EXERCISE OBJECTIVE
Reproduce every one of the records below word for word, leaving out the pictures.

RECORDS SHOWN

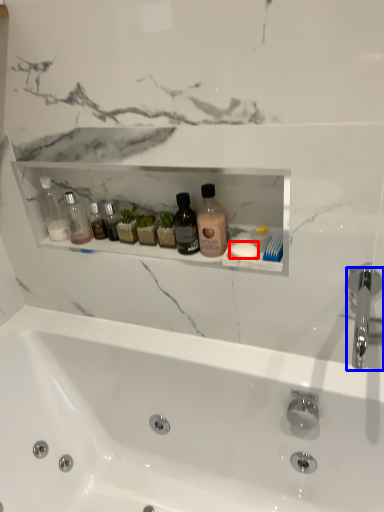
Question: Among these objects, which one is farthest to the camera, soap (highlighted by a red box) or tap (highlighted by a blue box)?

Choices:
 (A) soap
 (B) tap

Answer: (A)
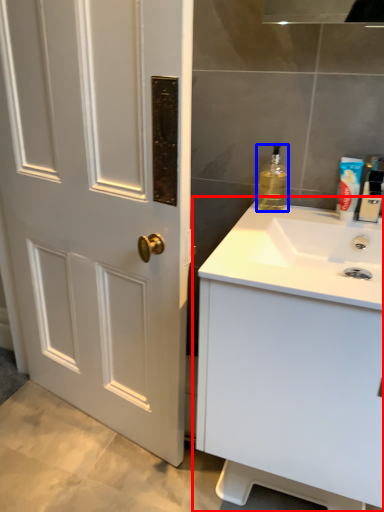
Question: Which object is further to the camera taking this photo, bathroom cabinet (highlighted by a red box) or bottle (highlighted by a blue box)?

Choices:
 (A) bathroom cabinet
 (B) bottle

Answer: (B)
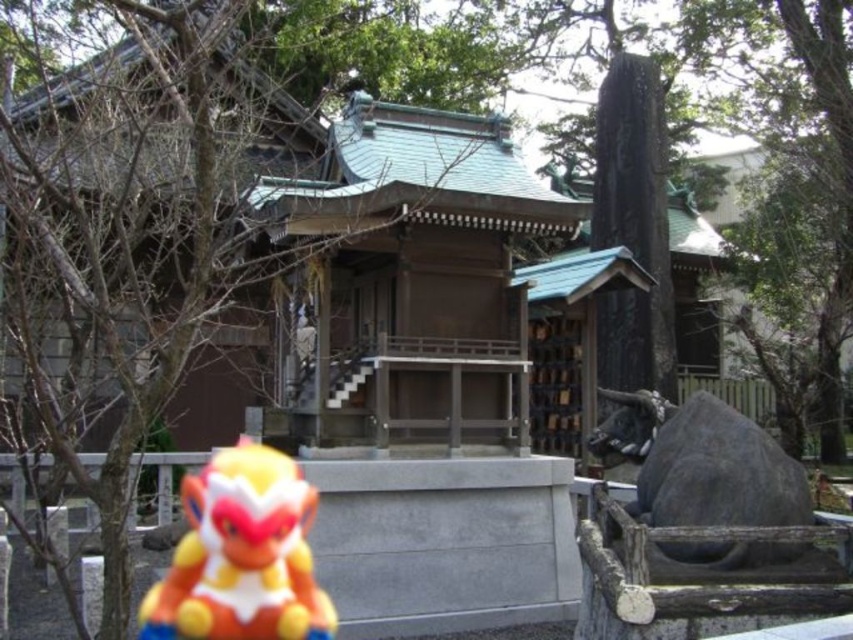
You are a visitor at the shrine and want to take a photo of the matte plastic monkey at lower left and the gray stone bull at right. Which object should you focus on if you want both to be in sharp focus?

FINISHED EXERCISE
Question: Among these objects, which one is farthest to the camera, soap (highlighted by a red box) or tap (highlighted by a blue box)?

Choices:
 (A) soap
 (B) tap

Answer: (A)
Question: Which object is further to the camera taking this photo, bathroom cabinet (highlighted by a red box) or bottle (highlighted by a blue box)?

Choices:
 (A) bathroom cabinet
 (B) bottle

Answer: (B)
You are a visitor at the shrine and want to take a photo of the matte plastic monkey at lower left and the gray stone bull at right. Which object should you focus on if you want both to be in sharp focus?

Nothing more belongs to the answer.